▸ The task
Only the text of the records below belongs in the answer, copied exactly, with pictures omitted.

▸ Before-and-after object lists
· · · · · · ·

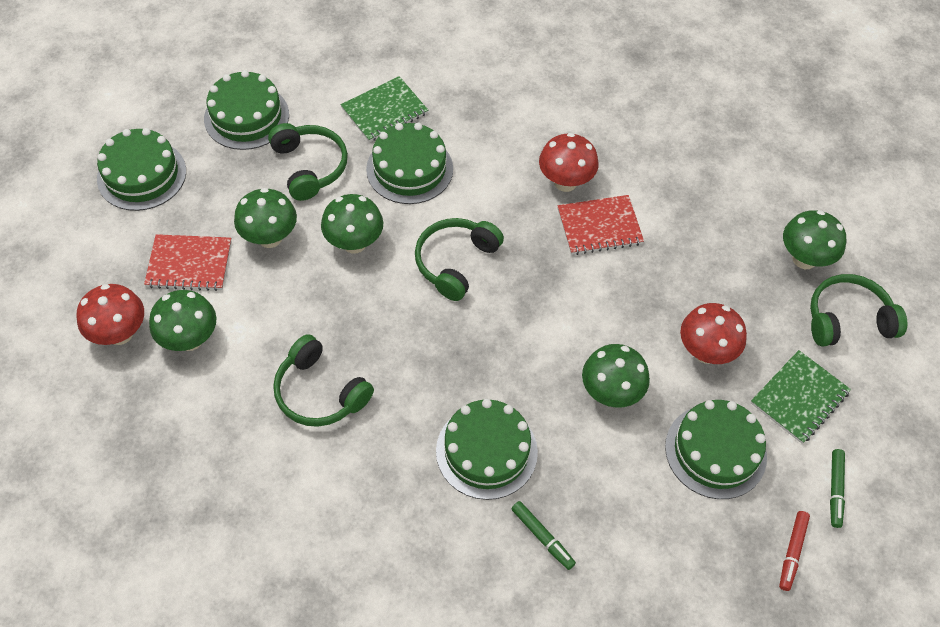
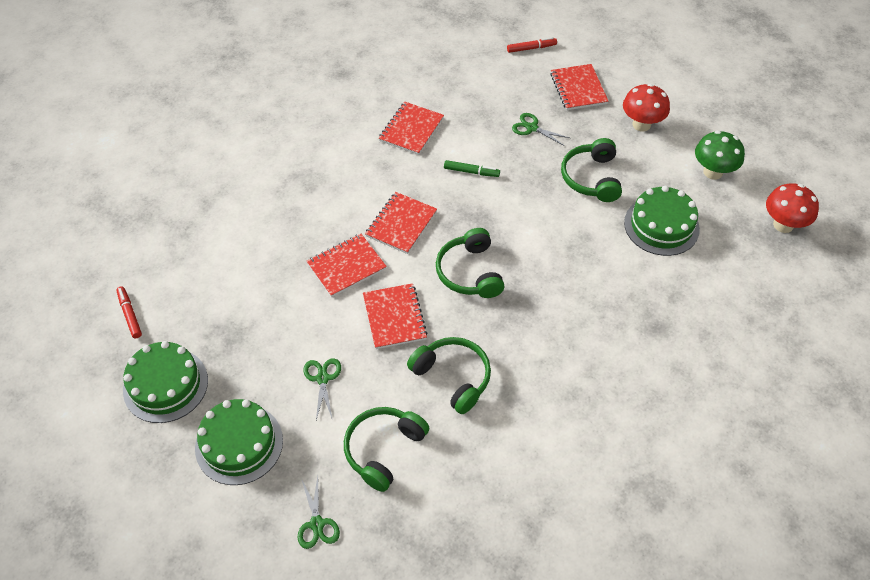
green cake: 5 -> 3
green marker: 2 -> 1
green mushroom: 5 -> 1
green notebook: 2 -> 0
green scissors: 0 -> 3
red marker: 1 -> 2
red mushroom: 3 -> 2
red notebook: 2 -> 5

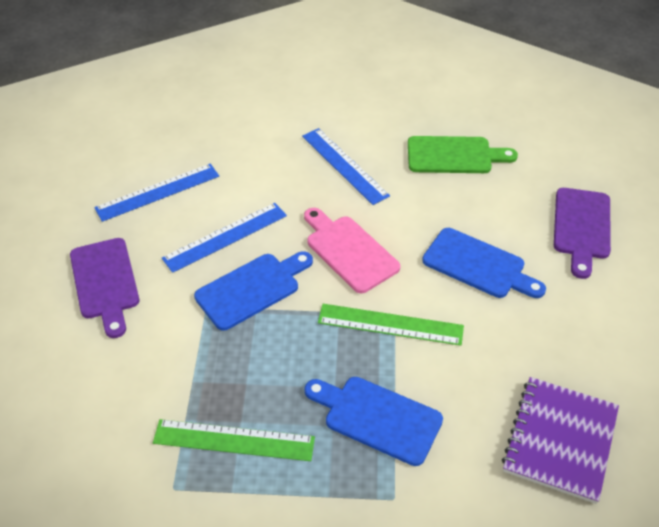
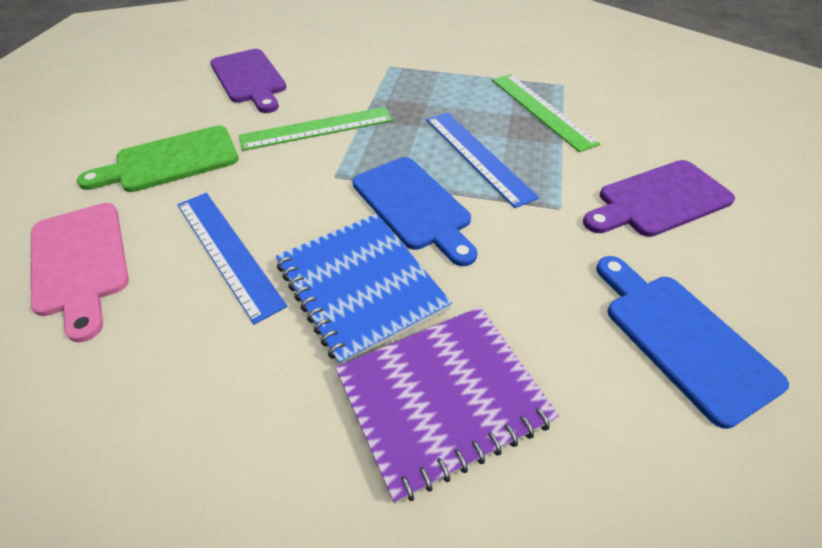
blue cutting board: 3 -> 2
blue notebook: 0 -> 1
blue ruler: 3 -> 2

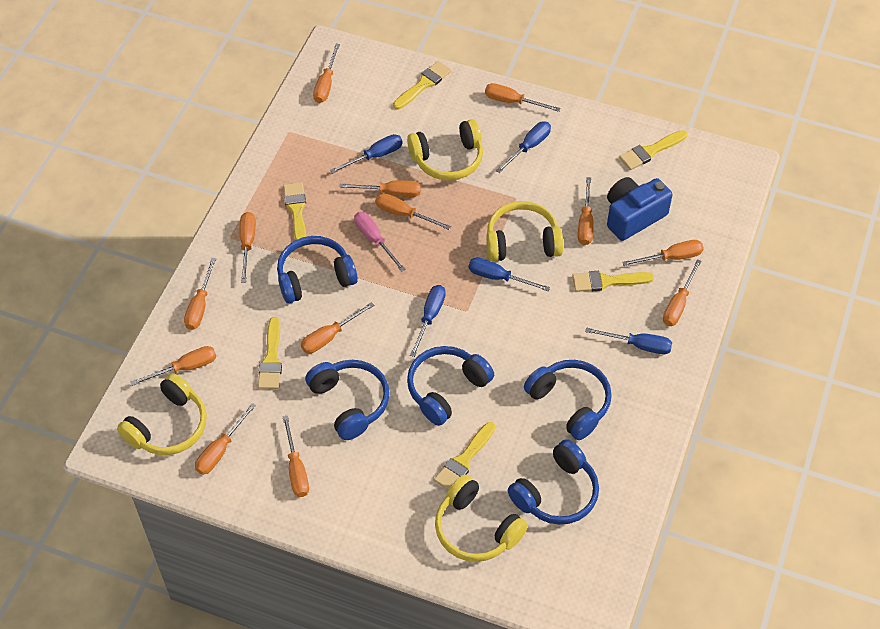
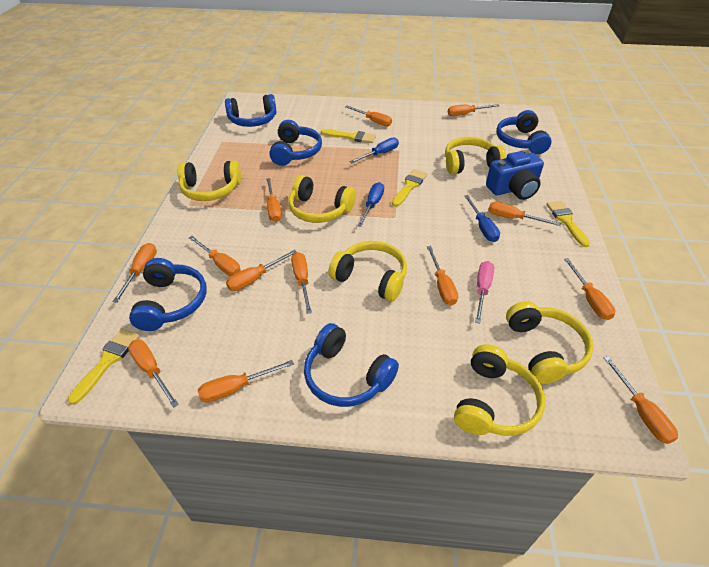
blue screwdriver: 5 -> 3
yellow brush: 6 -> 4
yellow headphones: 4 -> 6

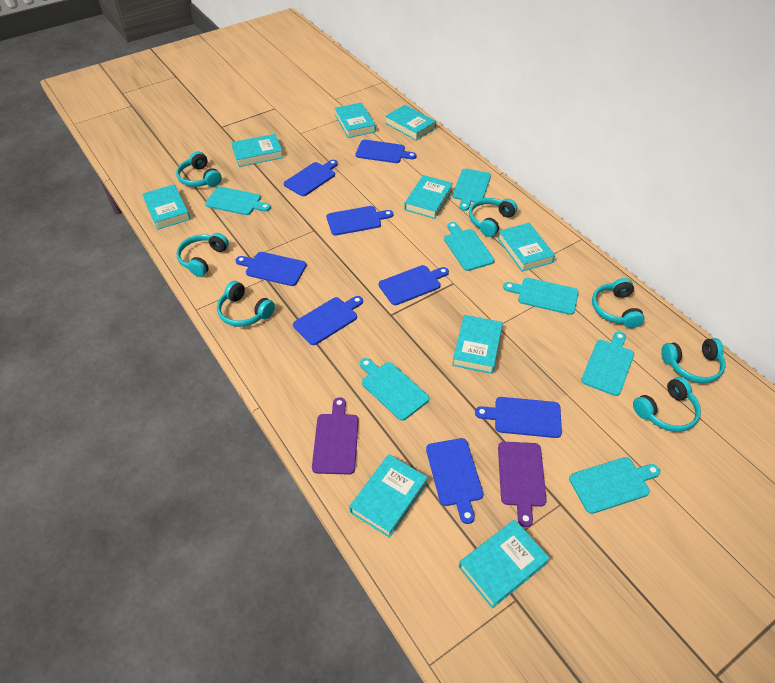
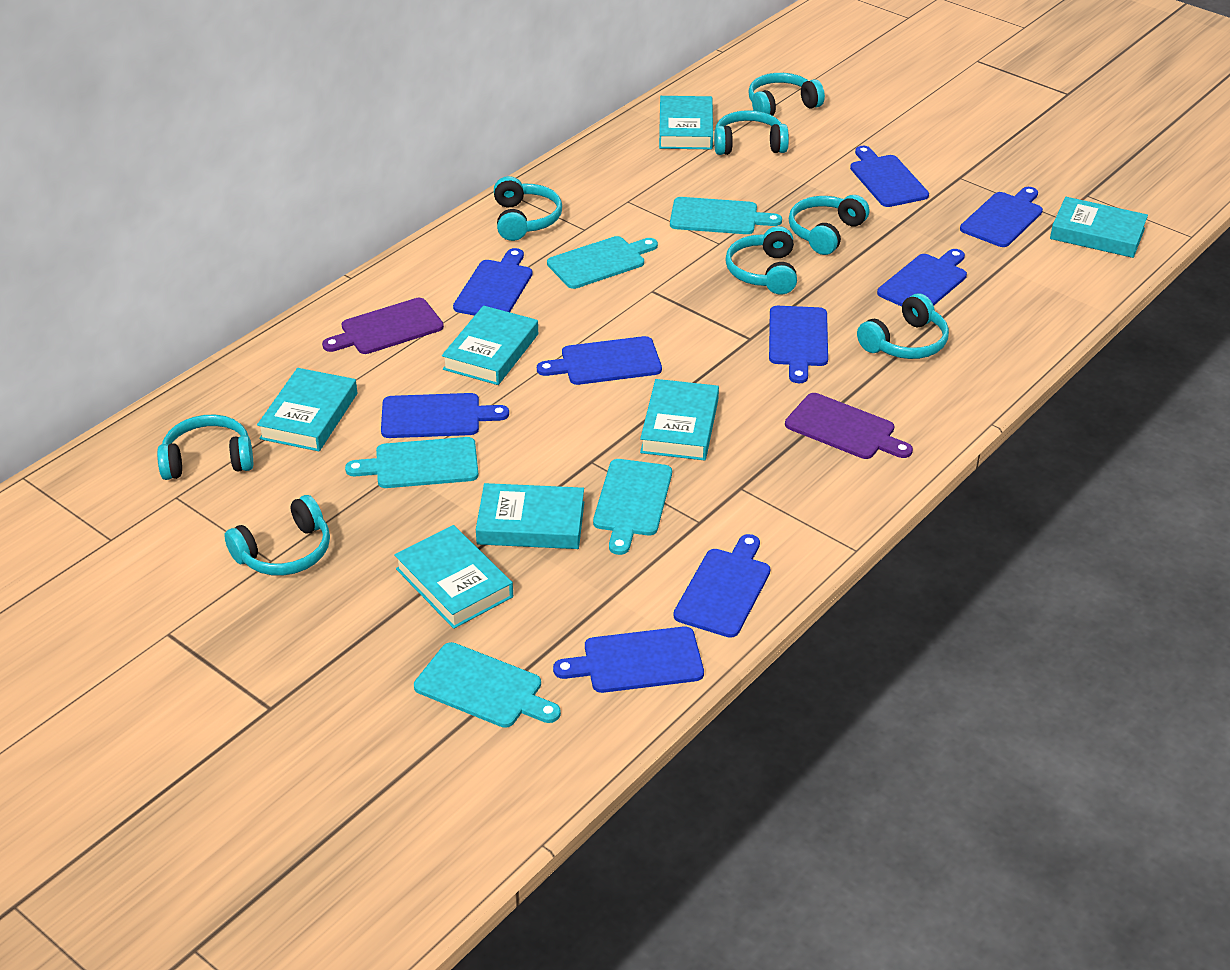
blue cutting board: 8 -> 9
turquoise book: 9 -> 7
turquoise cutting board: 7 -> 5
turquoise headphones: 7 -> 8

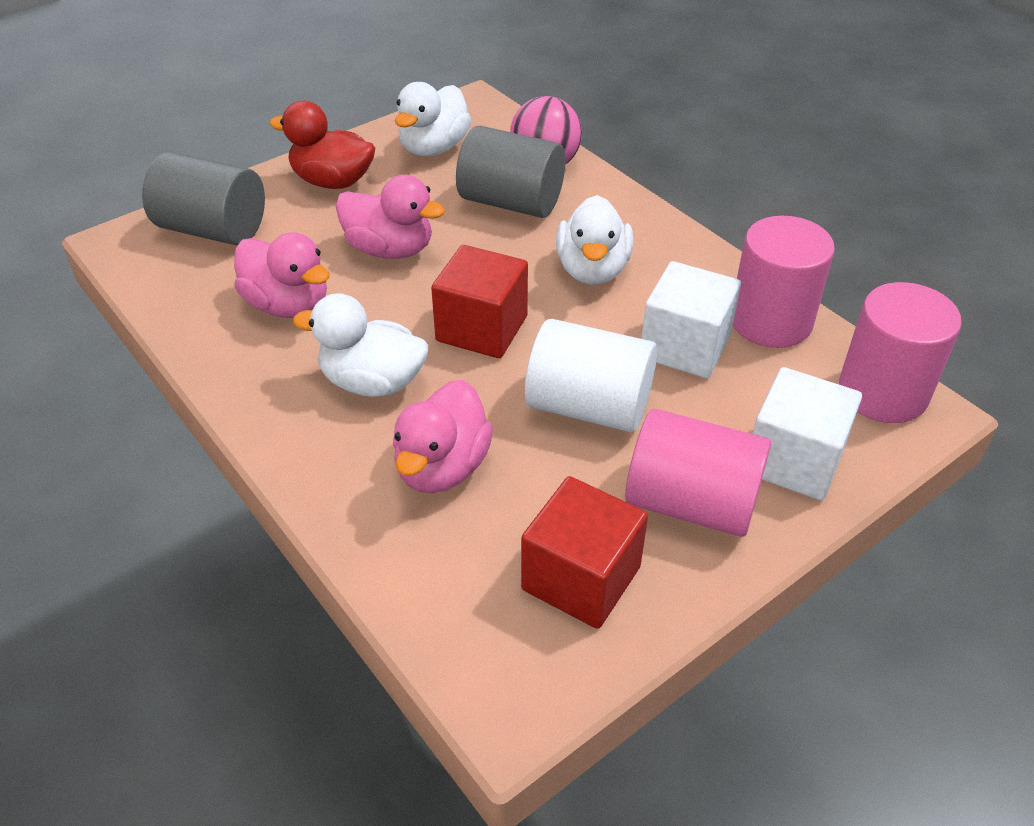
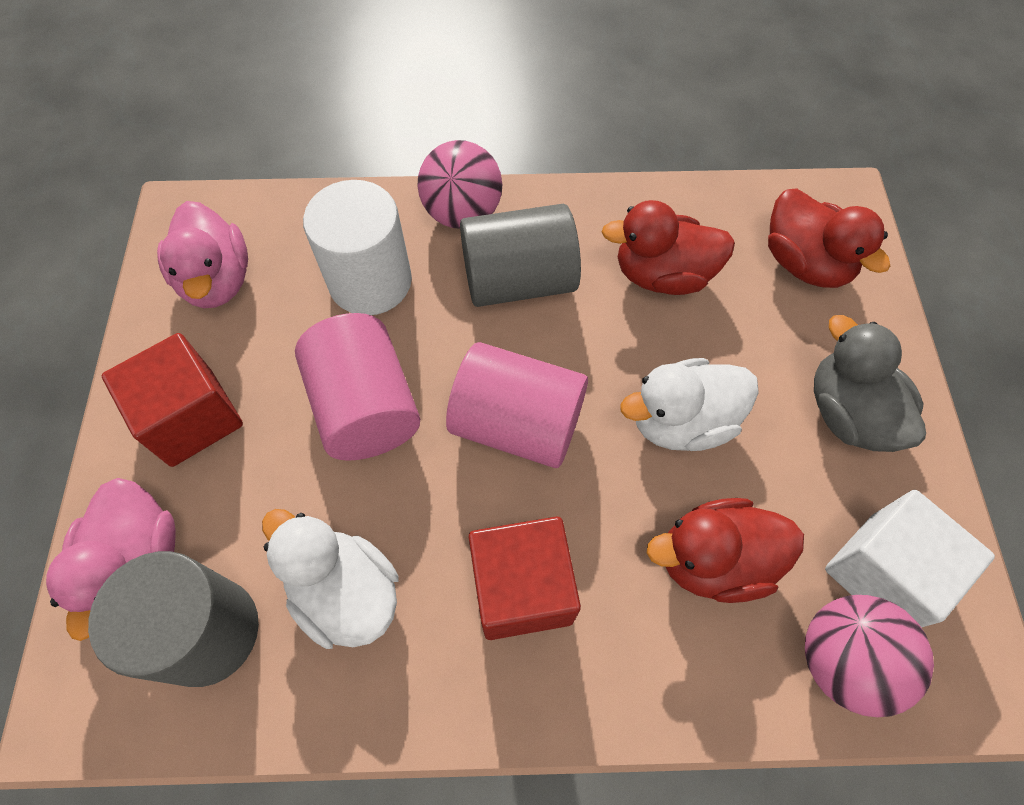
grey duck: 0 -> 1
pink ball: 1 -> 2
pink cylinder: 3 -> 2
pink duck: 3 -> 2
red duck: 1 -> 3
white cube: 2 -> 1
white duck: 3 -> 2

· · · · · · ·

▸ Written response
green cake: 5 -> 3
green marker: 2 -> 1
green mushroom: 5 -> 1
green notebook: 2 -> 0
green scissors: 0 -> 3
red marker: 1 -> 2
red mushroom: 3 -> 2
red notebook: 2 -> 5

blue cutting board: 3 -> 2
blue notebook: 0 -> 1
blue ruler: 3 -> 2

blue screwdriver: 5 -> 3
yellow brush: 6 -> 4
yellow headphones: 4 -> 6

blue cutting board: 8 -> 9
turquoise book: 9 -> 7
turquoise cutting board: 7 -> 5
turquoise headphones: 7 -> 8

grey duck: 0 -> 1
pink ball: 1 -> 2
pink cylinder: 3 -> 2
pink duck: 3 -> 2
red duck: 1 -> 3
white cube: 2 -> 1
white duck: 3 -> 2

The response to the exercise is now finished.